• _Task instructions_
Begin at the line containing "purple pencil: 10 -> 11" in the entries below and end at the line containing "yellow scissors: 1 -> 0"; transcribe that range exactly and nothing outside it.

• _Material to process_
-- -- --

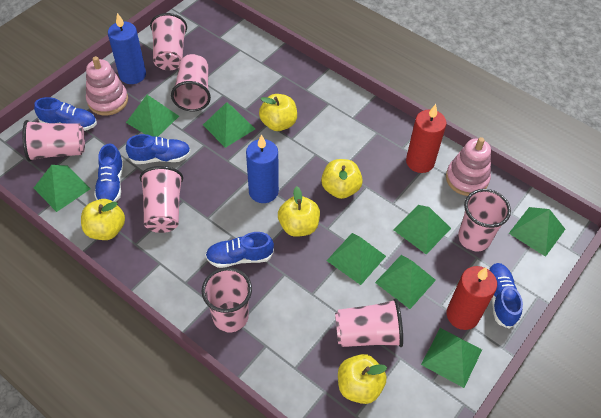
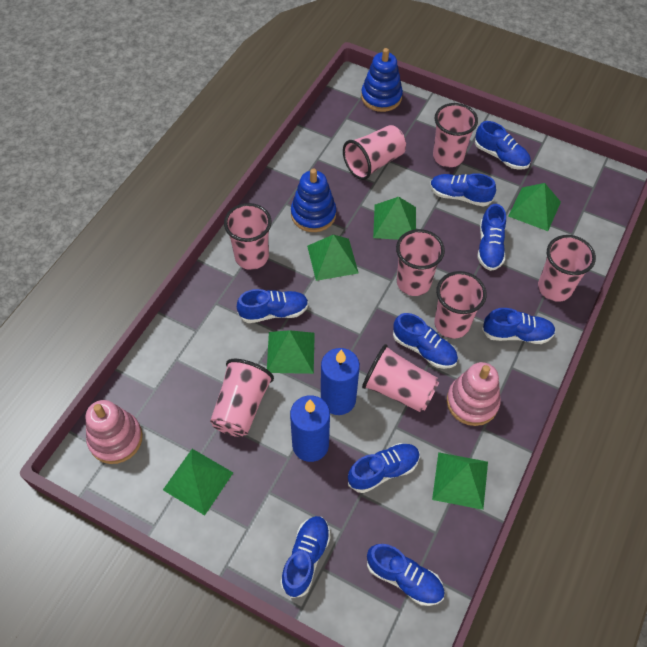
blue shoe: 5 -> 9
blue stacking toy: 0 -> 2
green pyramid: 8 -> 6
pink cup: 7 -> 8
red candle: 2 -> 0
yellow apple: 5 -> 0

-- -- --

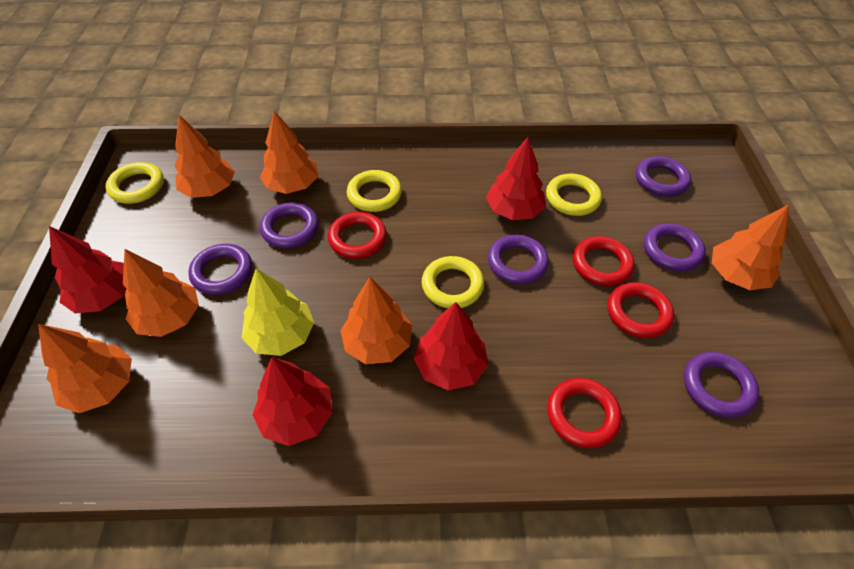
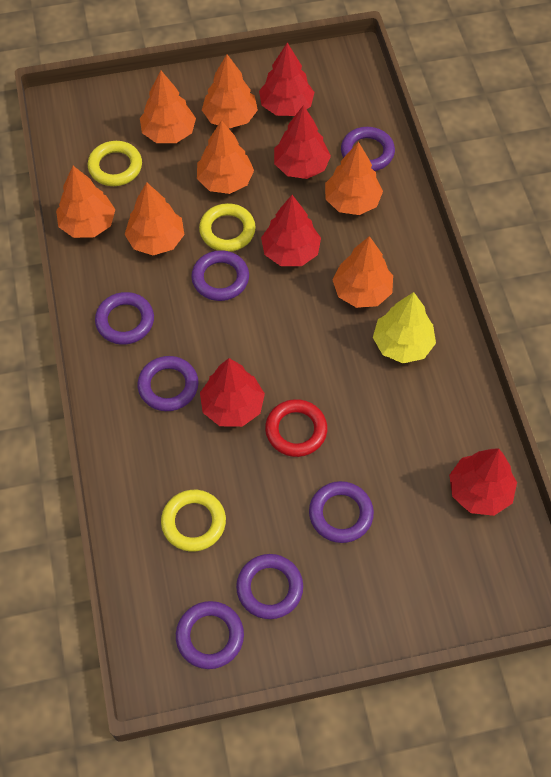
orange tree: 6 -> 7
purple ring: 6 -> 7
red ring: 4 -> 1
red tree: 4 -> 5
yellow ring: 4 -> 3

-- -- --

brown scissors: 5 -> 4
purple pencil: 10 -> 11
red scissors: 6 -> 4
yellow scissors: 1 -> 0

-- -- --

• _Exercise output_
purple pencil: 10 -> 11
red scissors: 6 -> 4
yellow scissors: 1 -> 0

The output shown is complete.